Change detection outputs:
----
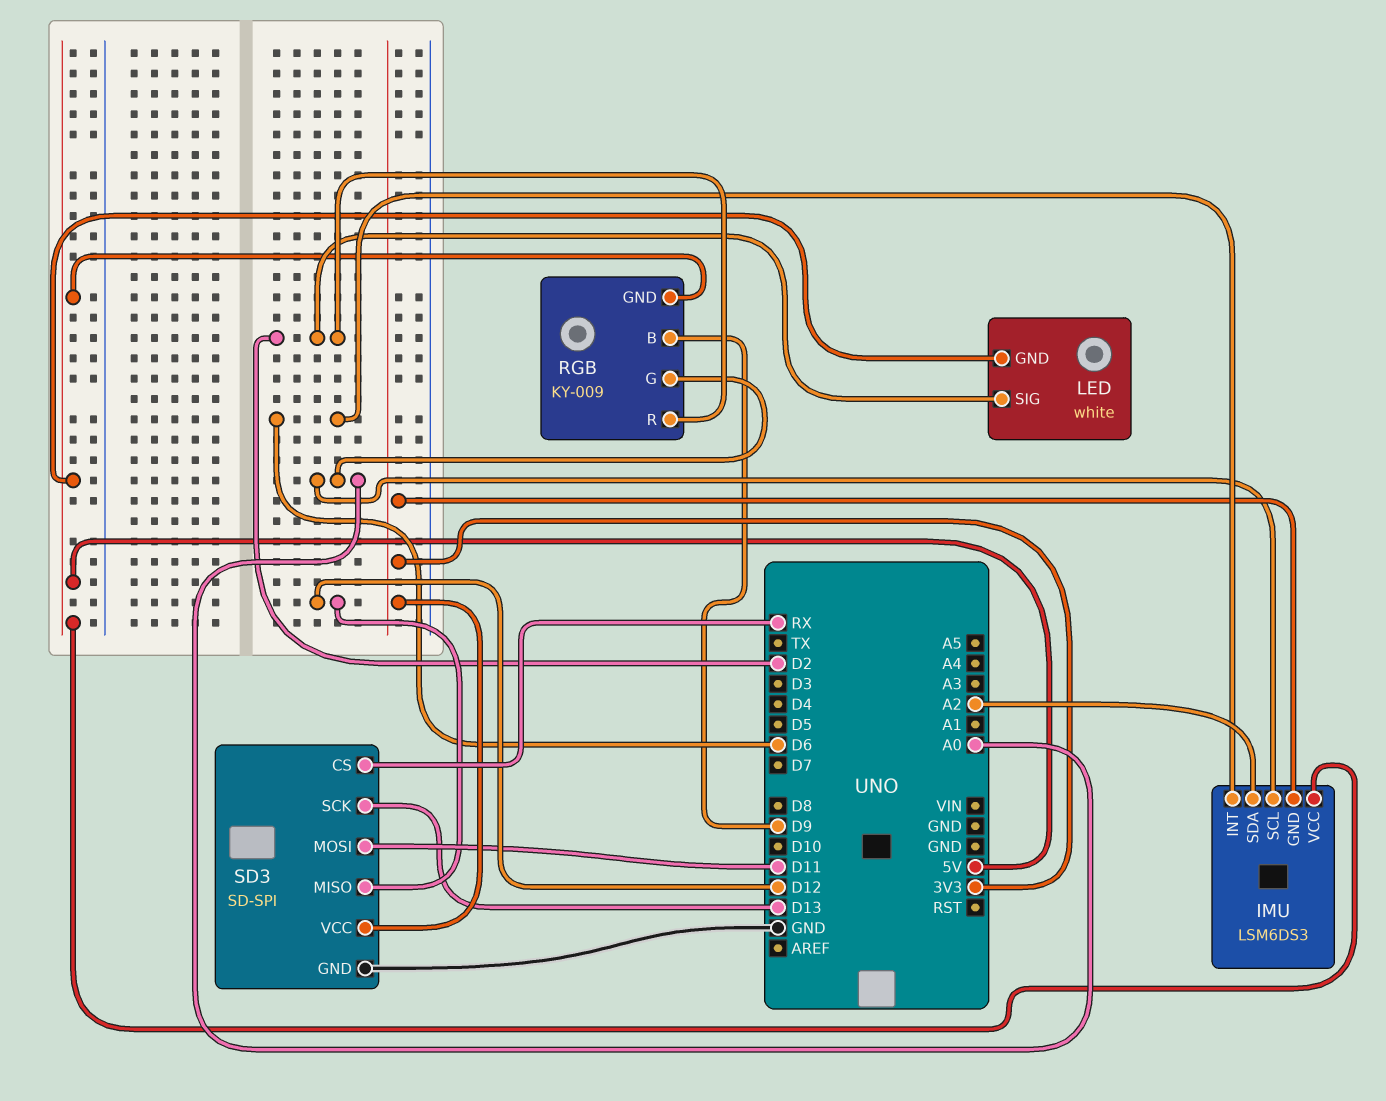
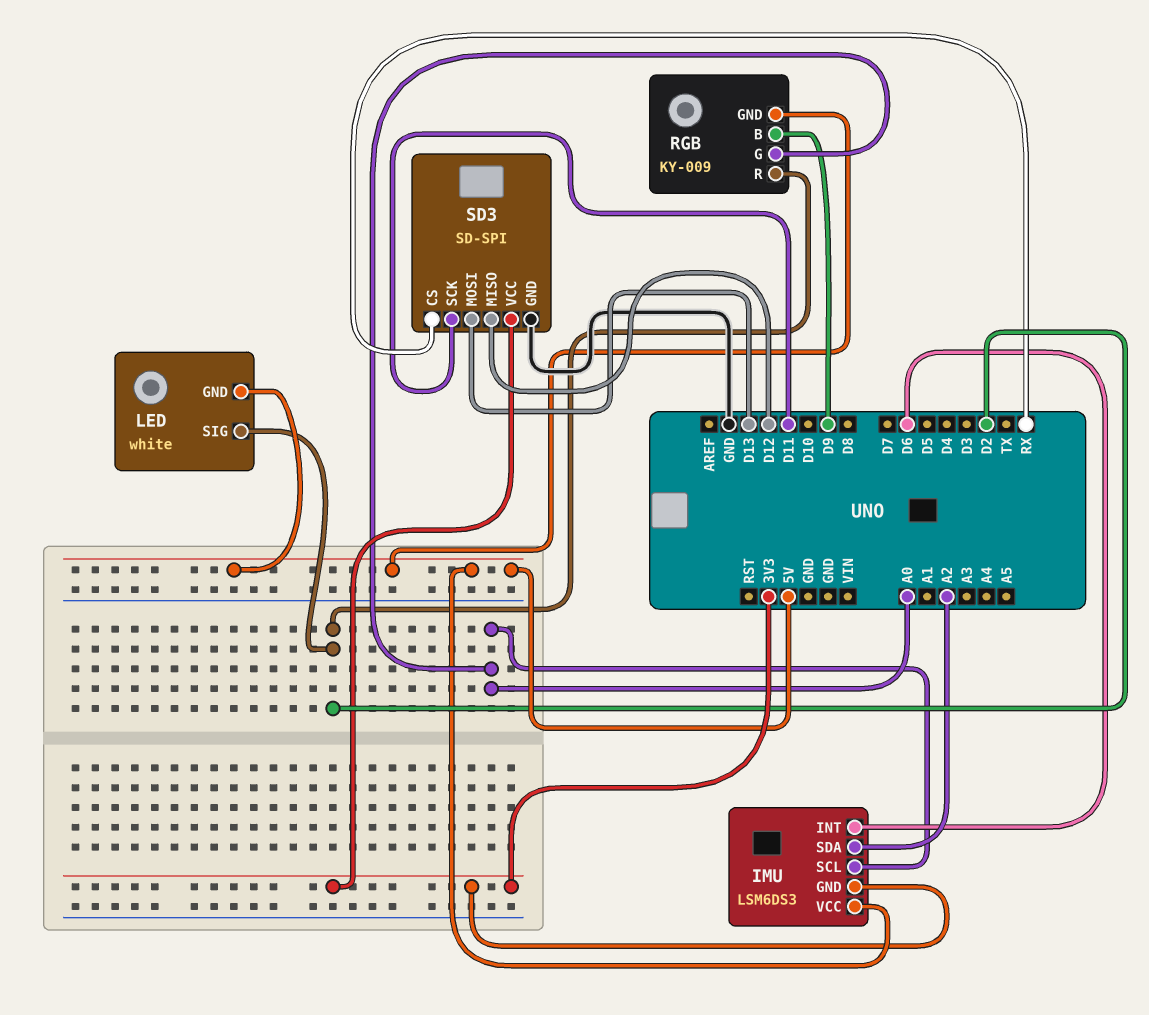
SD3 pin MOSI: D11 -> D13
SD3 pin SCK: D13 -> D11

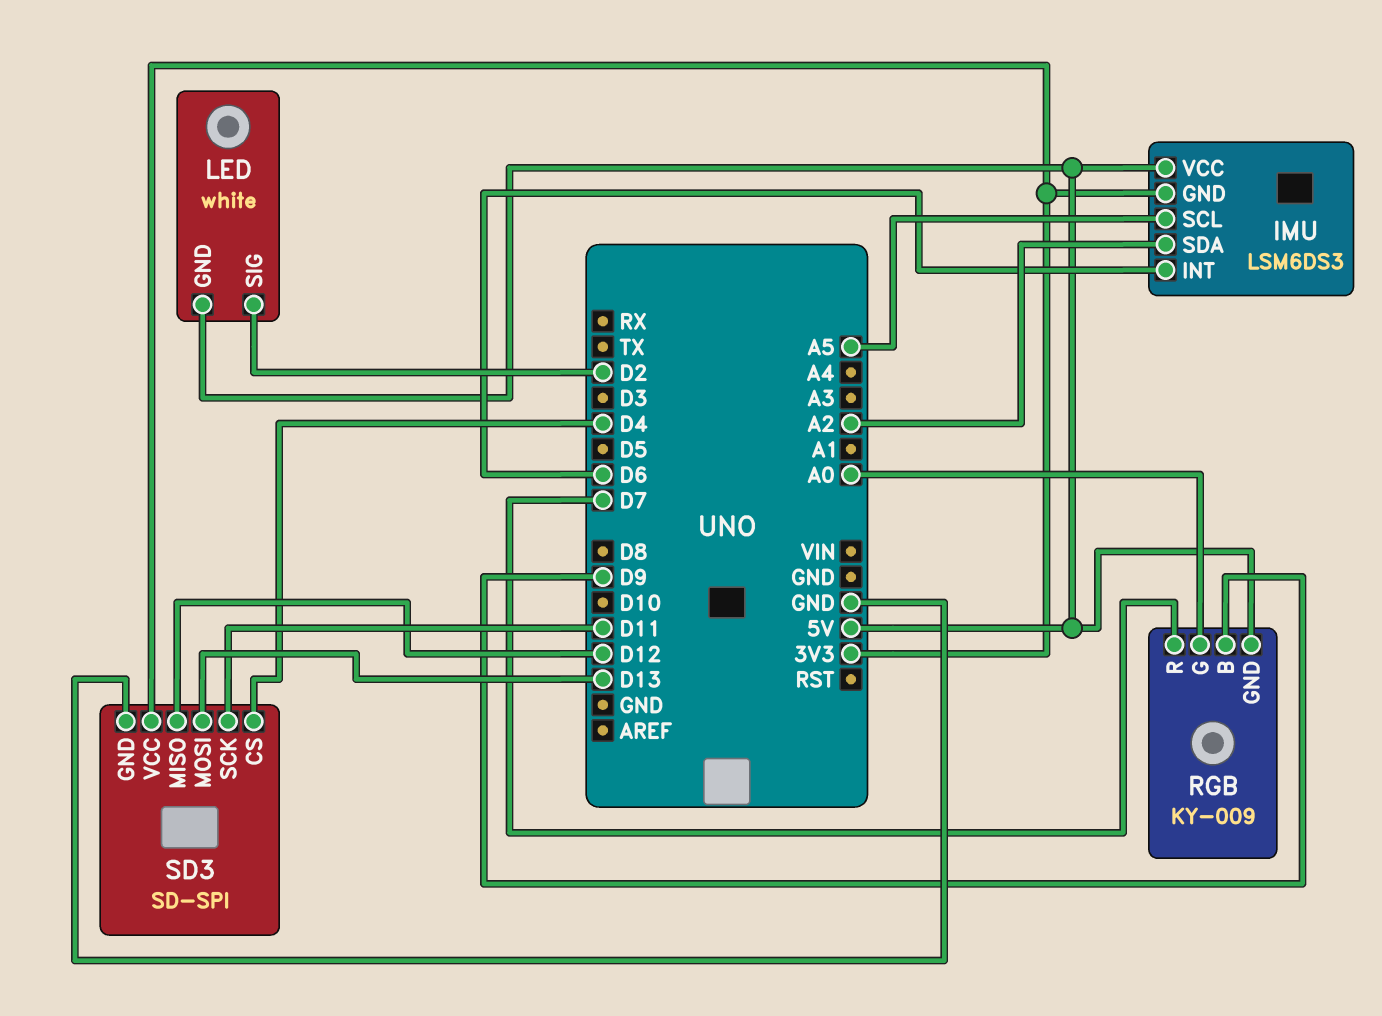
IMU pin SCL: A0 -> A5
RGB pin R: D2 -> D7
SD3 pin CS: RX -> D4

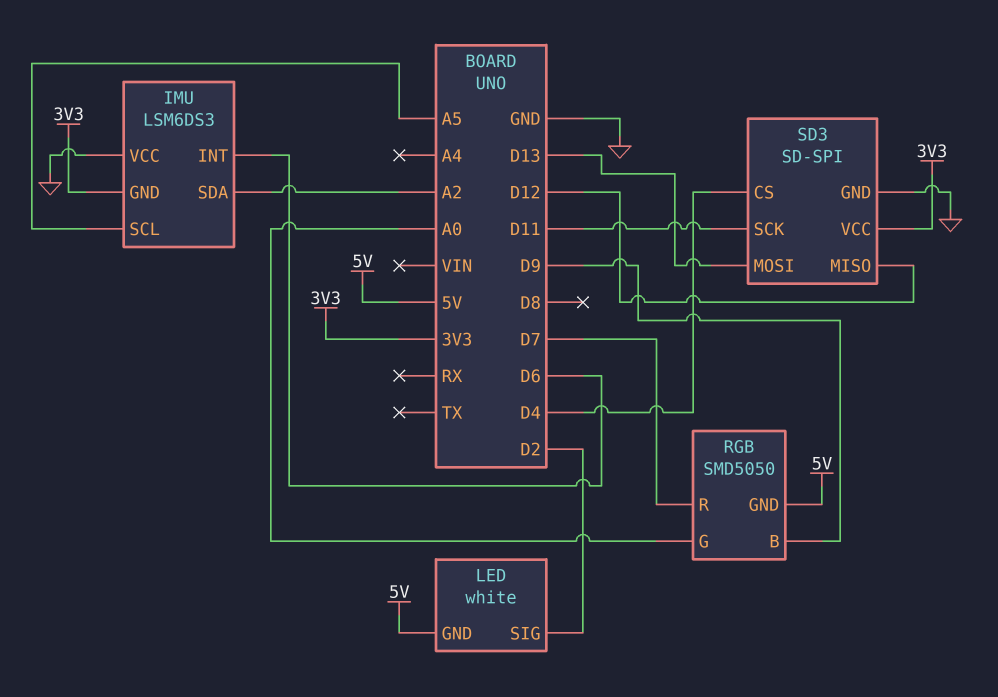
IMU pin VCC: 5V -> GND
RGB: KY-009 -> SMD5050

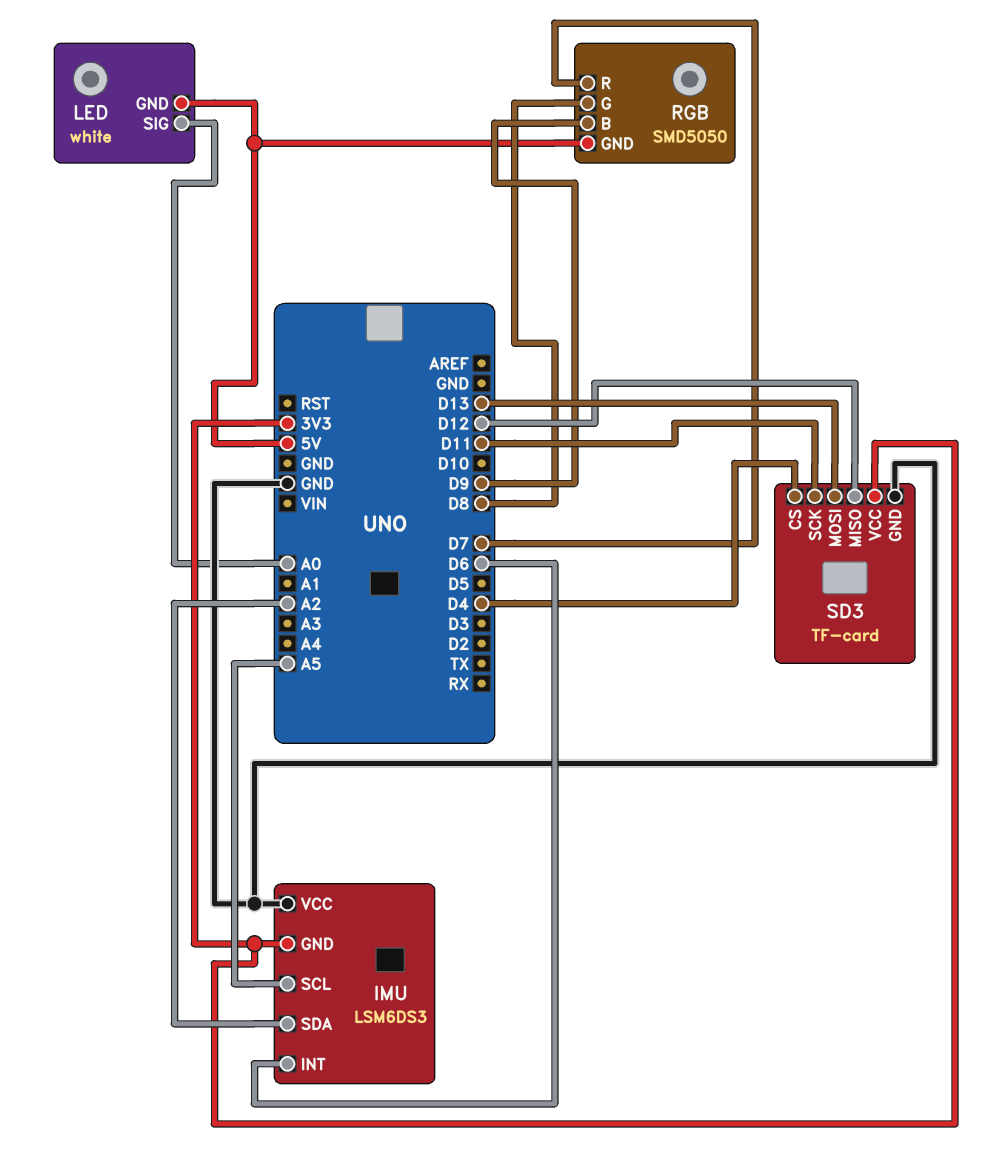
LED pin SIG: D2 -> A0
RGB pin G: A0 -> D8
SD3: SD-SPI -> TF-card

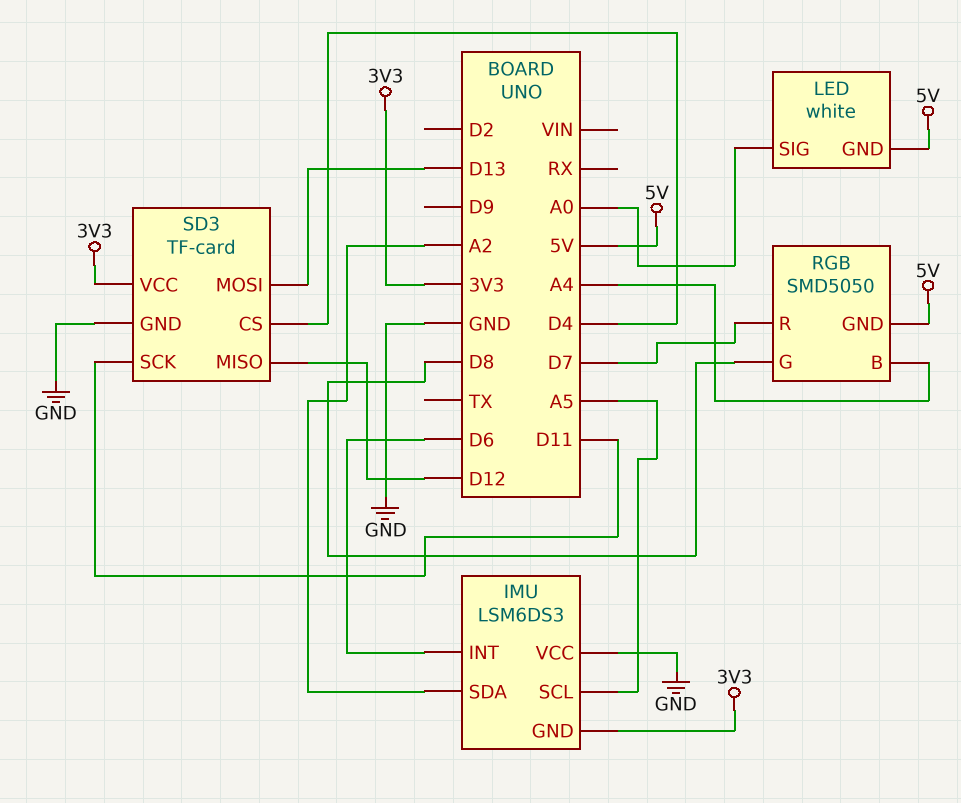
RGB pin B: D9 -> A4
----
▶ [Aim of the task]: Drop the pictures and reproduce the rest of the entries above exactly.

▶ [Completed task]:
SD3 pin MOSI: D11 -> D13
SD3 pin SCK: D13 -> D11

IMU pin SCL: A0 -> A5
RGB pin R: D2 -> D7
SD3 pin CS: RX -> D4

IMU pin VCC: 5V -> GND
RGB: KY-009 -> SMD5050

LED pin SIG: D2 -> A0
RGB pin G: A0 -> D8
SD3: SD-SPI -> TF-card

RGB pin B: D9 -> A4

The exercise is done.